> _Dataset_:
§

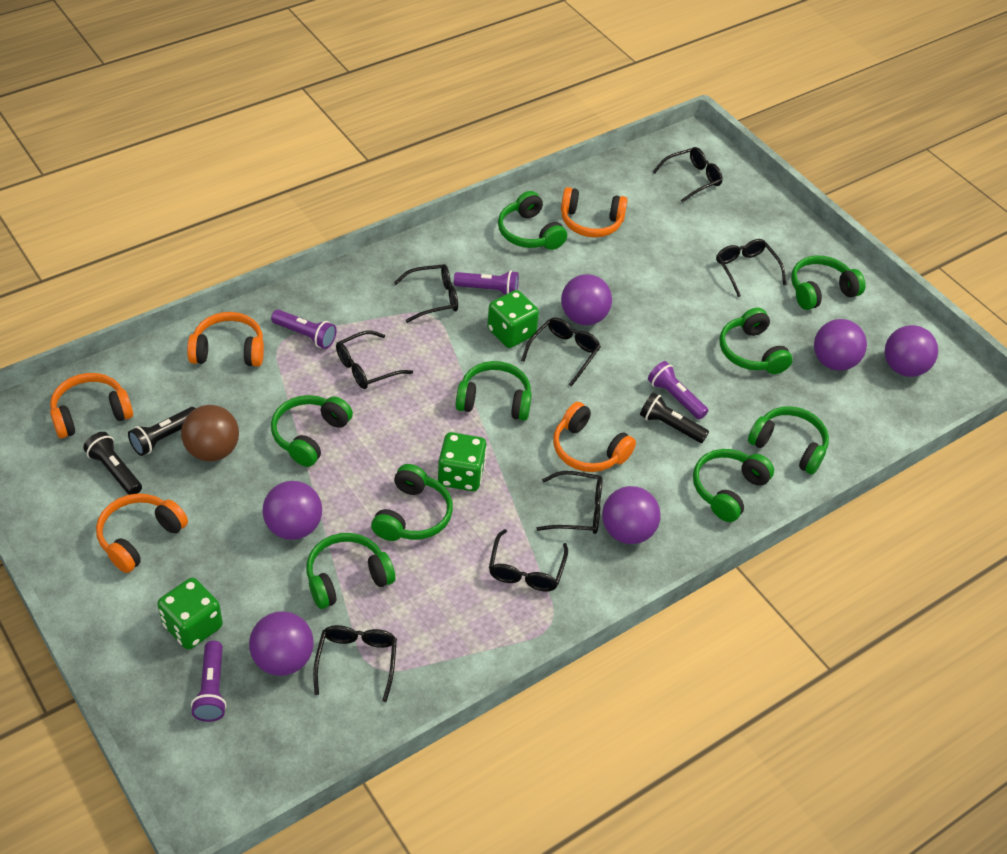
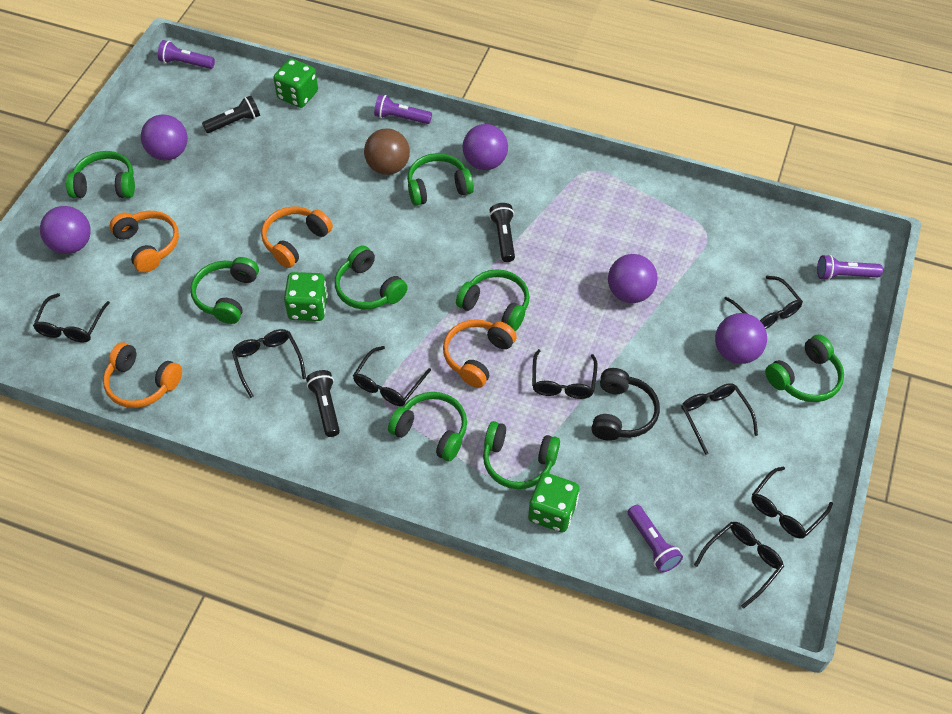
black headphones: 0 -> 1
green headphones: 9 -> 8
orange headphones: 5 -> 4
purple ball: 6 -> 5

§

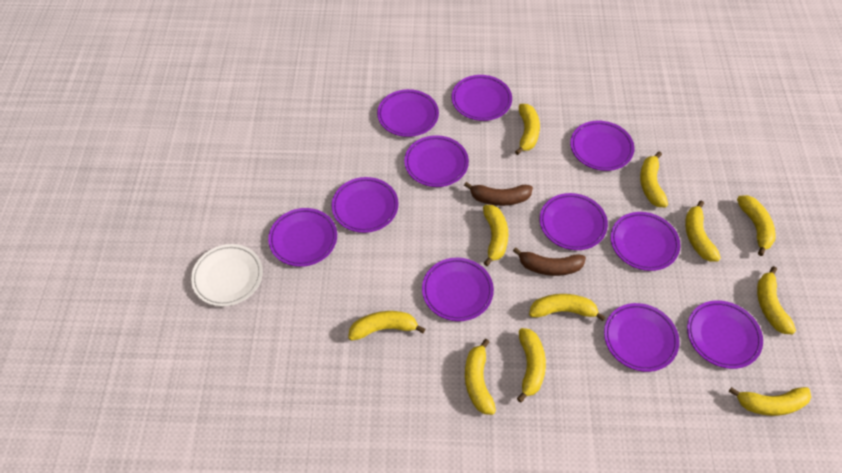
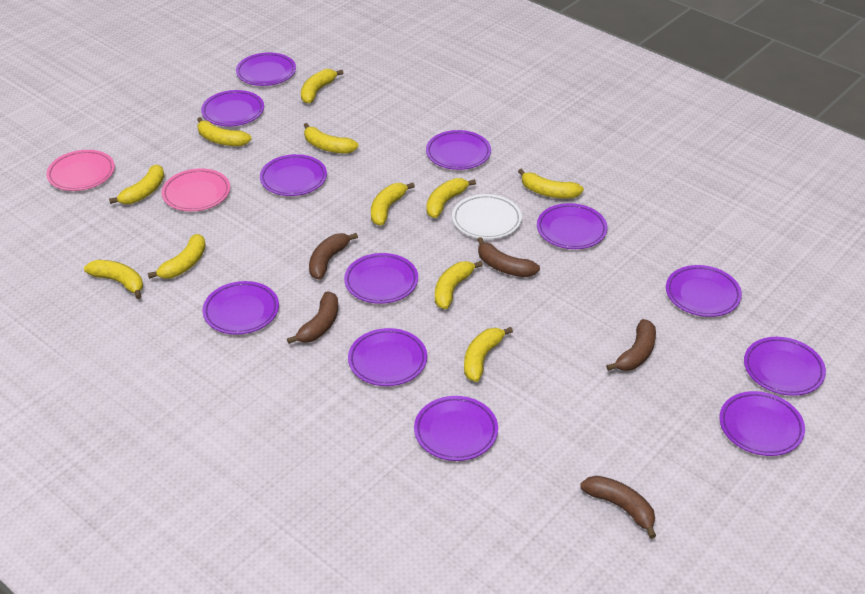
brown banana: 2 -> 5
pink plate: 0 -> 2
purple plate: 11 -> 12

§

> _Work task_: Print exactly the lines above from the one with "black headphones: 0 -> 1" to the one with "purple ball: 6 -> 5", including both.

> _Response area_:
black headphones: 0 -> 1
green headphones: 9 -> 8
orange headphones: 5 -> 4
purple ball: 6 -> 5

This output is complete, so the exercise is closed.